§ **MATERIALS PROVIDED**
★ ★ ★ ★ ★ ★ ★

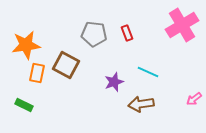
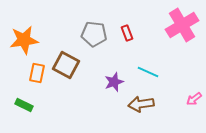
orange star: moved 2 px left, 5 px up
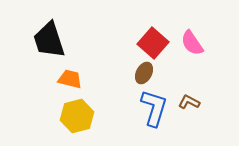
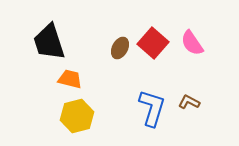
black trapezoid: moved 2 px down
brown ellipse: moved 24 px left, 25 px up
blue L-shape: moved 2 px left
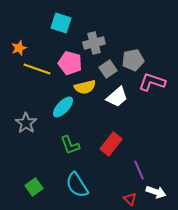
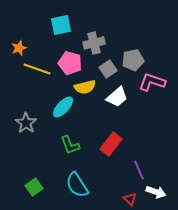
cyan square: moved 2 px down; rotated 30 degrees counterclockwise
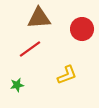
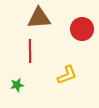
red line: moved 2 px down; rotated 55 degrees counterclockwise
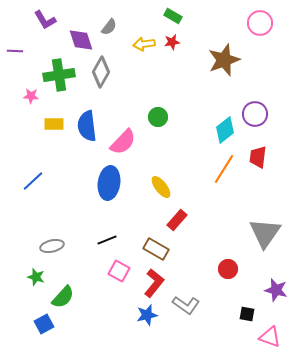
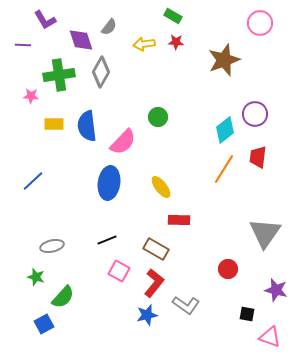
red star: moved 4 px right; rotated 14 degrees clockwise
purple line: moved 8 px right, 6 px up
red rectangle: moved 2 px right; rotated 50 degrees clockwise
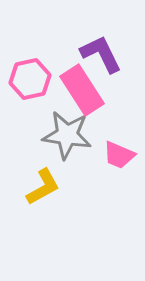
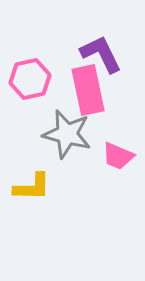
pink rectangle: moved 6 px right; rotated 21 degrees clockwise
gray star: moved 1 px up; rotated 6 degrees clockwise
pink trapezoid: moved 1 px left, 1 px down
yellow L-shape: moved 11 px left; rotated 30 degrees clockwise
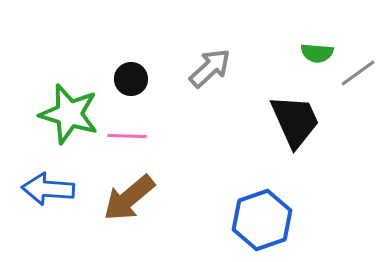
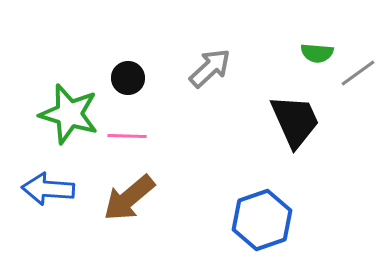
black circle: moved 3 px left, 1 px up
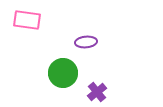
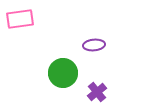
pink rectangle: moved 7 px left, 1 px up; rotated 16 degrees counterclockwise
purple ellipse: moved 8 px right, 3 px down
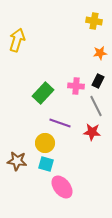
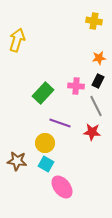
orange star: moved 1 px left, 5 px down
cyan square: rotated 14 degrees clockwise
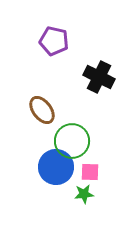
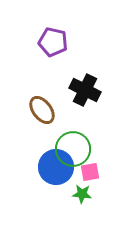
purple pentagon: moved 1 px left, 1 px down
black cross: moved 14 px left, 13 px down
green circle: moved 1 px right, 8 px down
pink square: rotated 12 degrees counterclockwise
green star: moved 2 px left; rotated 12 degrees clockwise
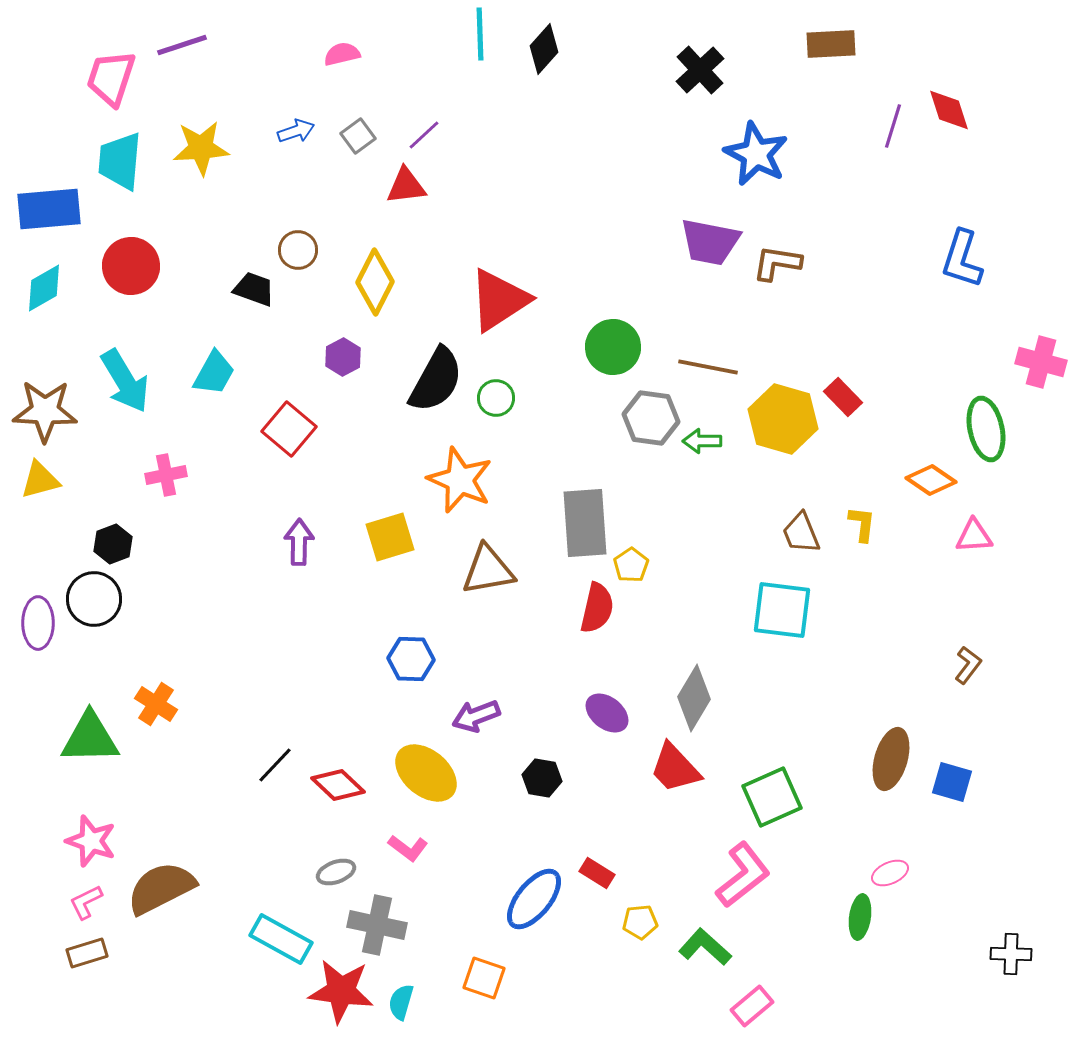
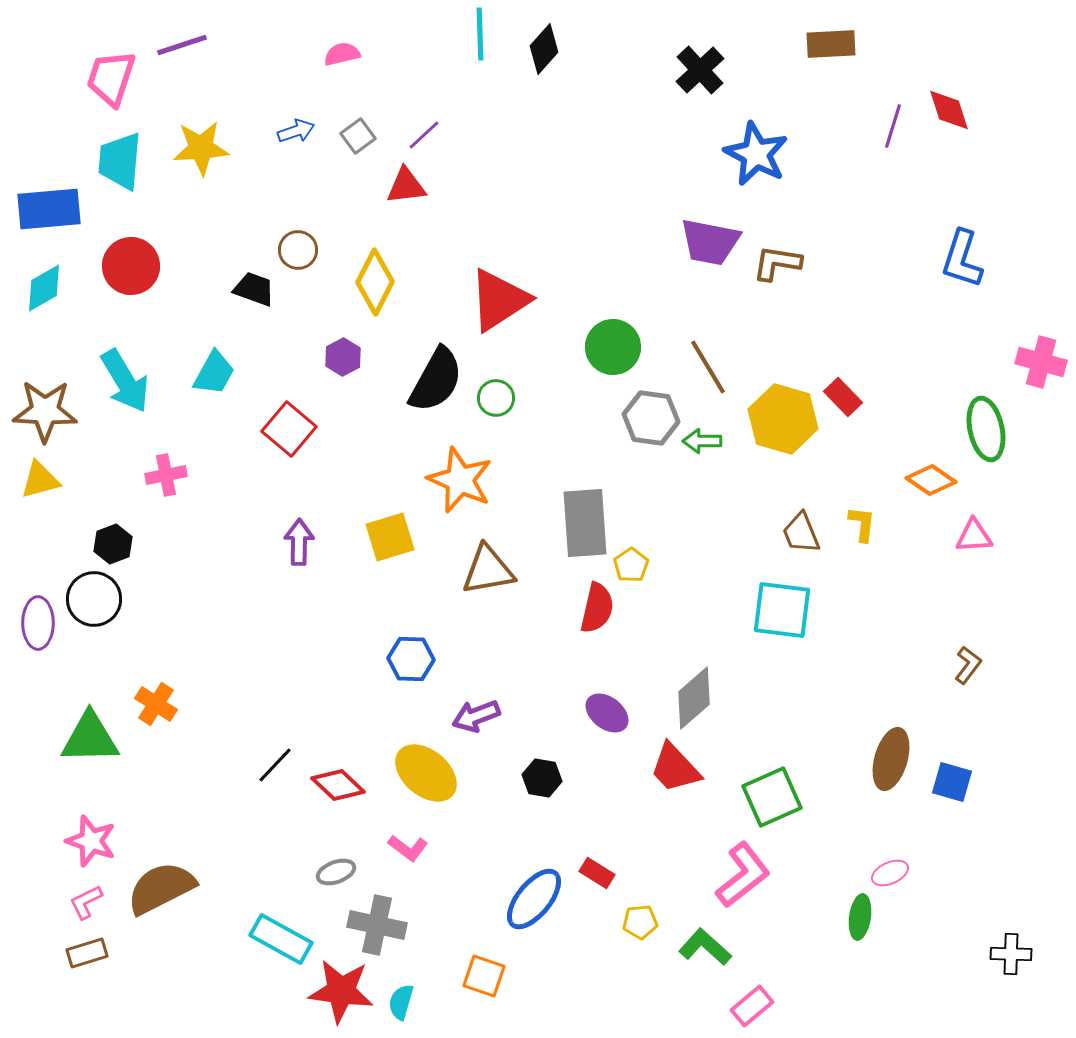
brown line at (708, 367): rotated 48 degrees clockwise
gray diamond at (694, 698): rotated 18 degrees clockwise
orange square at (484, 978): moved 2 px up
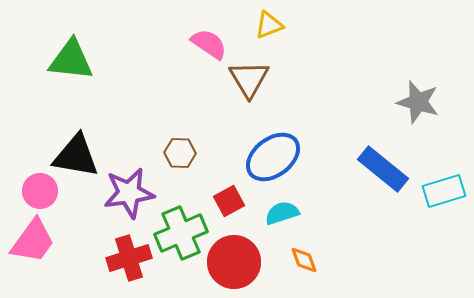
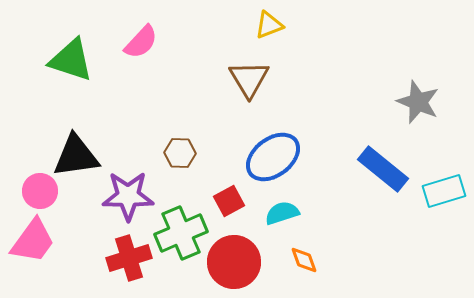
pink semicircle: moved 68 px left, 2 px up; rotated 99 degrees clockwise
green triangle: rotated 12 degrees clockwise
gray star: rotated 6 degrees clockwise
black triangle: rotated 18 degrees counterclockwise
purple star: moved 1 px left, 3 px down; rotated 9 degrees clockwise
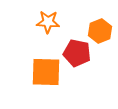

★ ★ ★ ★ ★ ★ ★

§ **WHAT NEEDS TO BE DONE**
Only lines holding "ellipse" are wanted; copy all of them from the listing.

§ **TASK RESPONSE**
brown ellipse: moved 24 px left, 25 px up
purple ellipse: moved 8 px right, 3 px down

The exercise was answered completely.